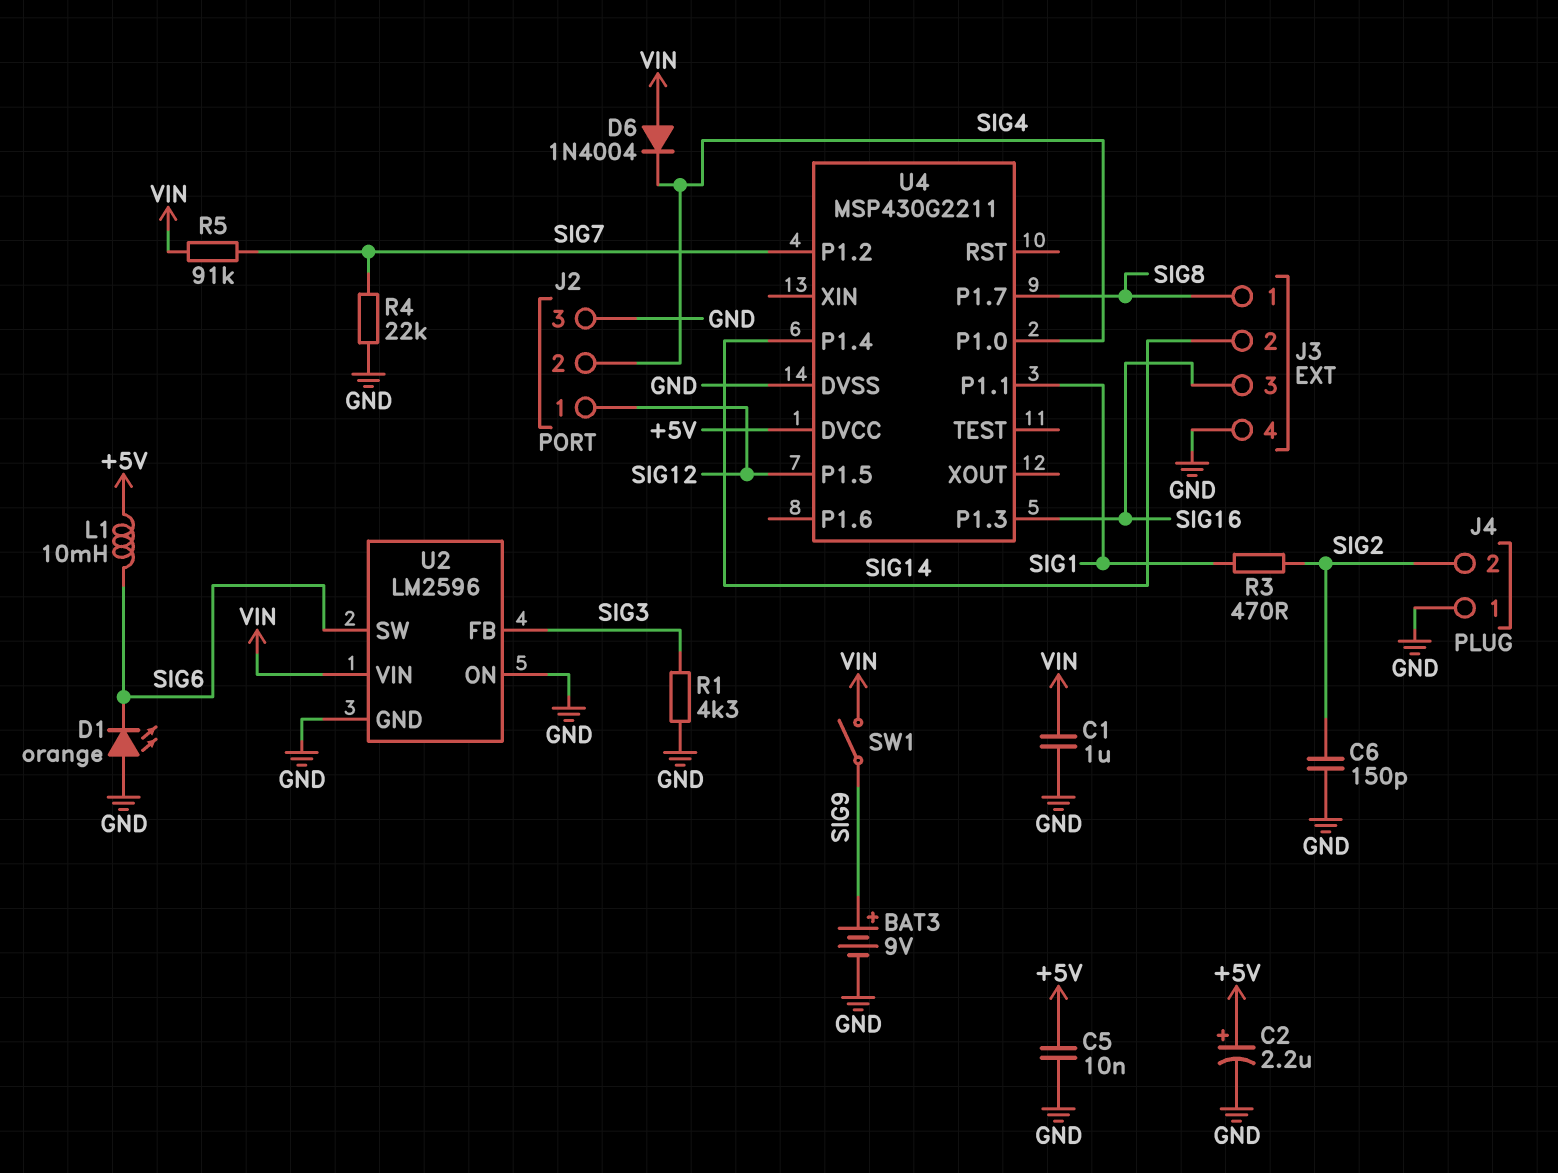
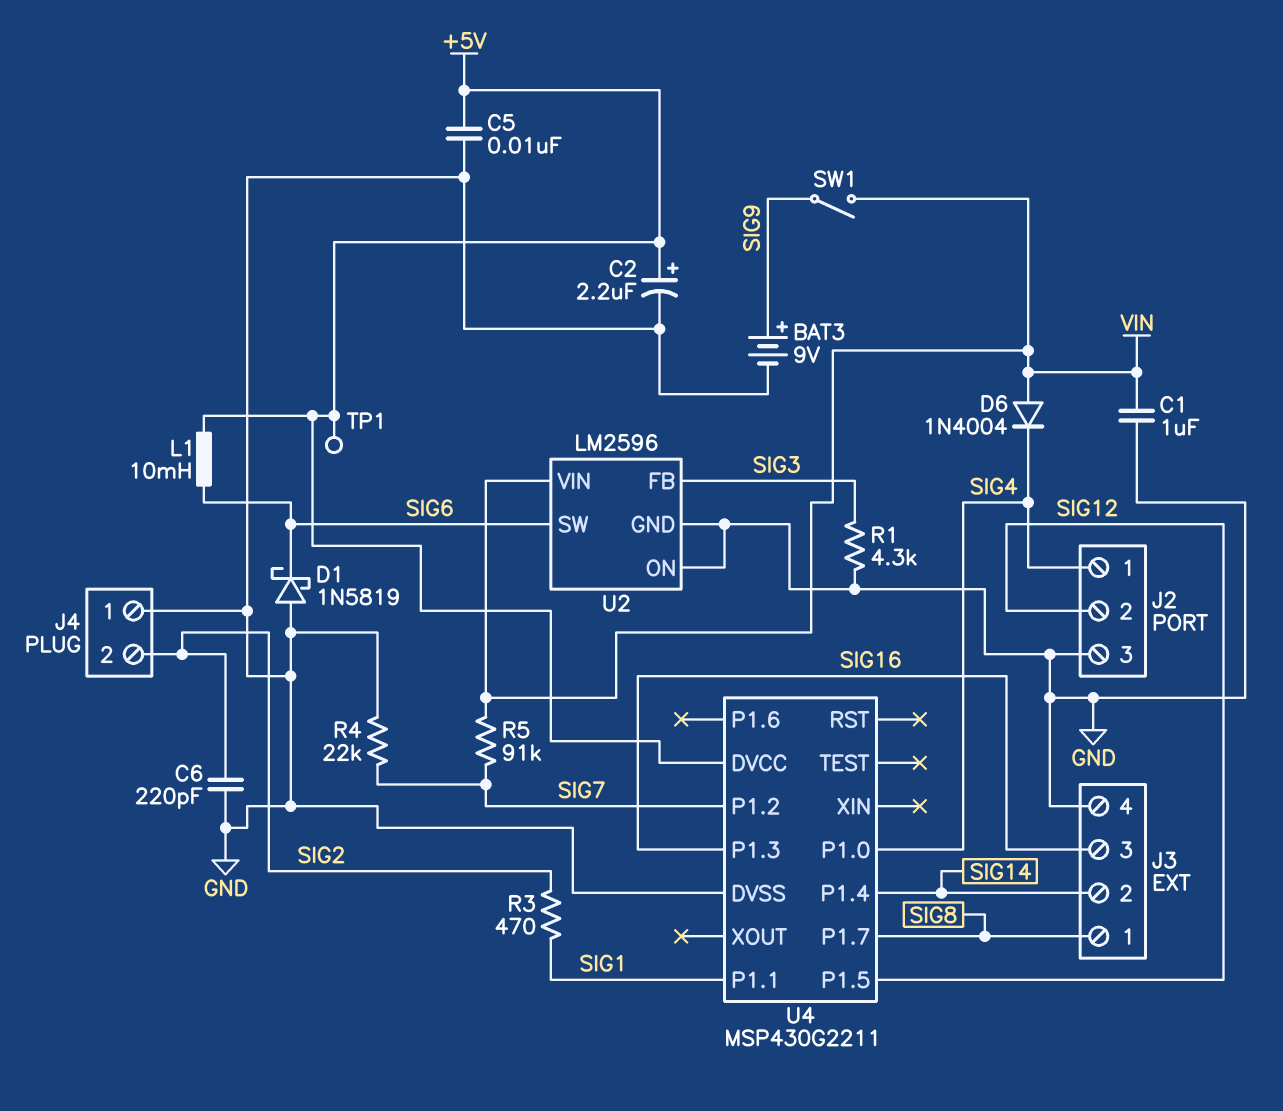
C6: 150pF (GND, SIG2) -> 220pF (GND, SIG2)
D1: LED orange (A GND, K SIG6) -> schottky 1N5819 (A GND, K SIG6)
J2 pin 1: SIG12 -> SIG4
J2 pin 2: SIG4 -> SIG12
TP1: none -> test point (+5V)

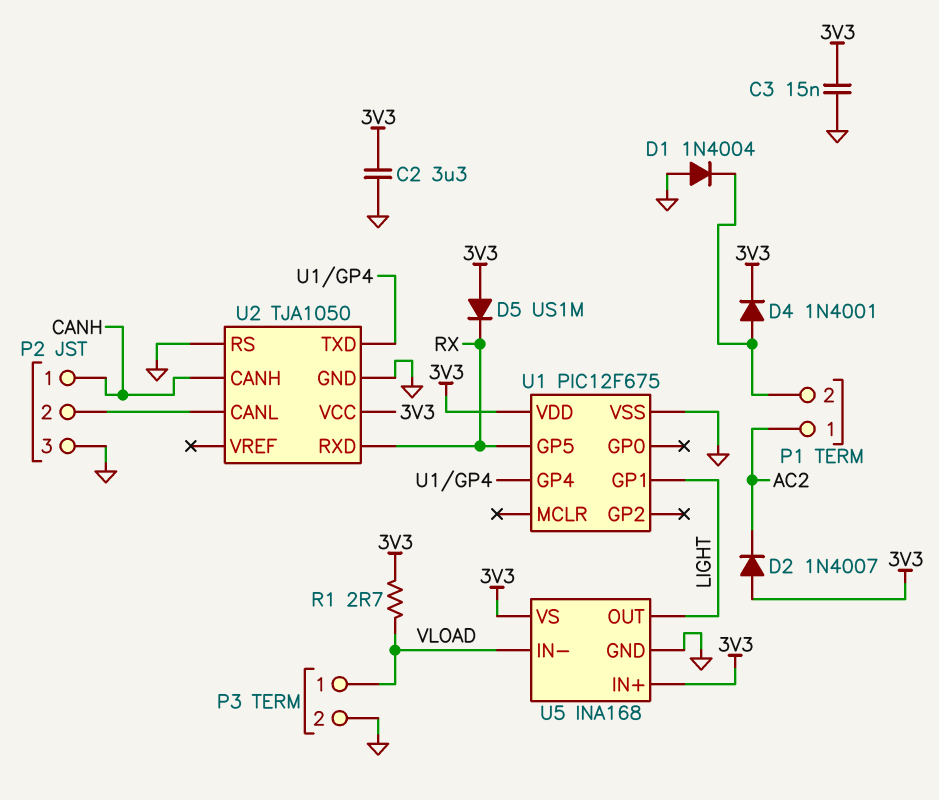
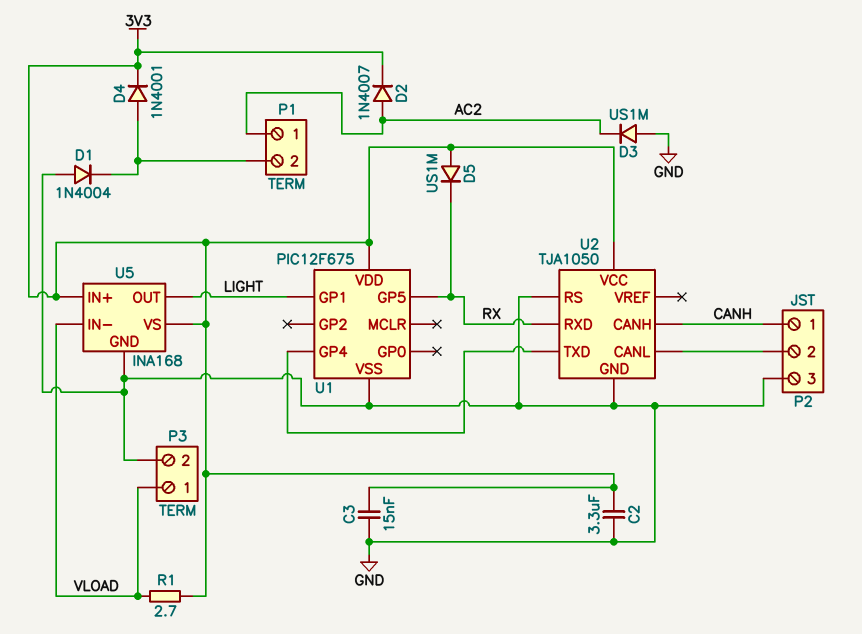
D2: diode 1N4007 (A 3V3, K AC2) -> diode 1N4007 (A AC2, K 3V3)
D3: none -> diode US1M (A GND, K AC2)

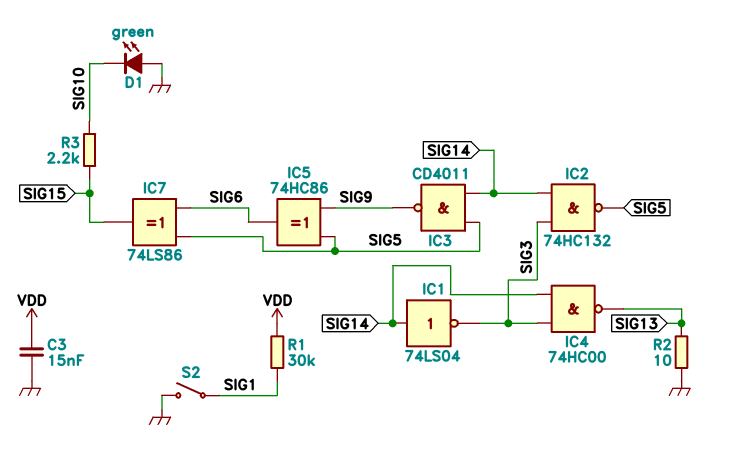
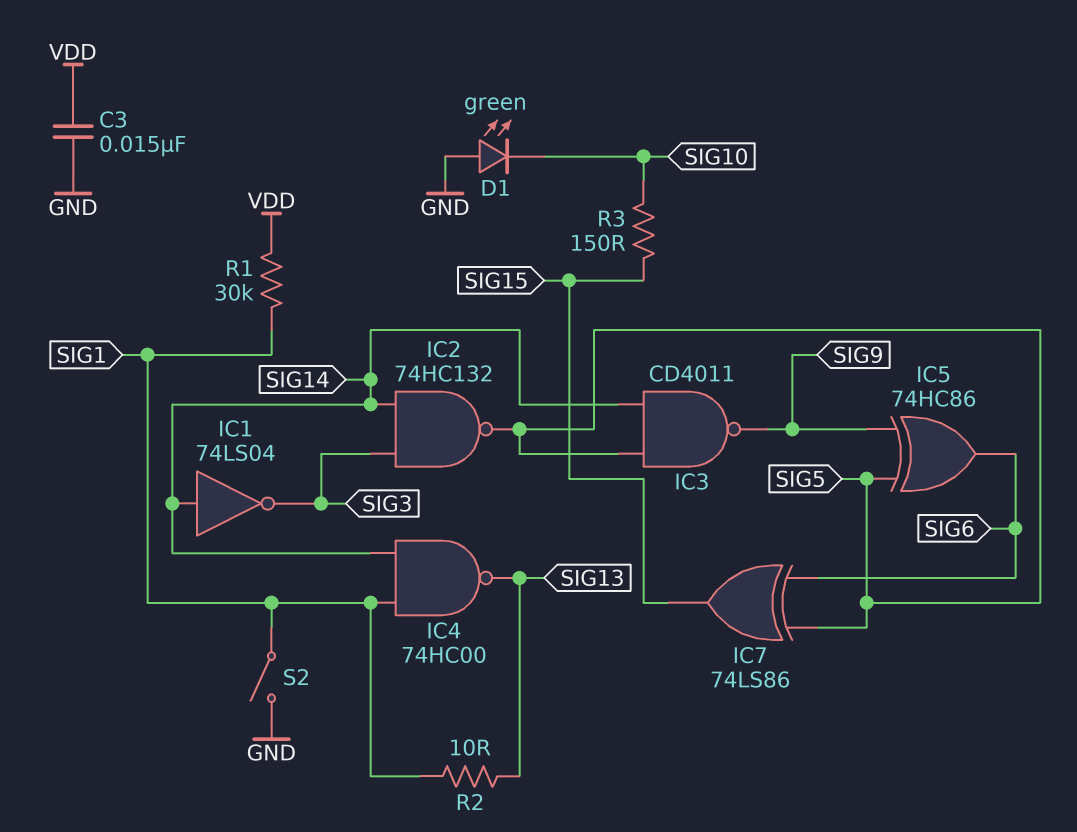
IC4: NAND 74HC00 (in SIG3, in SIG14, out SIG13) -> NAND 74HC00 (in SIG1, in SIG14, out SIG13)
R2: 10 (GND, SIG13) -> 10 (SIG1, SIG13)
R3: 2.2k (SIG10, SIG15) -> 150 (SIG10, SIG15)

DESCRIPTION OF THE TASK | Exact copy, no pictures: reproduce the whole listing above.

REPLY TO THE TASK |
C6: 150pF (GND, SIG2) -> 220pF (GND, SIG2)
D1: LED orange (A GND, K SIG6) -> schottky 1N5819 (A GND, K SIG6)
J2 pin 1: SIG12 -> SIG4
J2 pin 2: SIG4 -> SIG12
TP1: none -> test point (+5V)

D2: diode 1N4007 (A 3V3, K AC2) -> diode 1N4007 (A AC2, K 3V3)
D3: none -> diode US1M (A GND, K AC2)

IC4: NAND 74HC00 (in SIG3, in SIG14, out SIG13) -> NAND 74HC00 (in SIG1, in SIG14, out SIG13)
R2: 10 (GND, SIG13) -> 10 (SIG1, SIG13)
R3: 2.2k (SIG10, SIG15) -> 150 (SIG10, SIG15)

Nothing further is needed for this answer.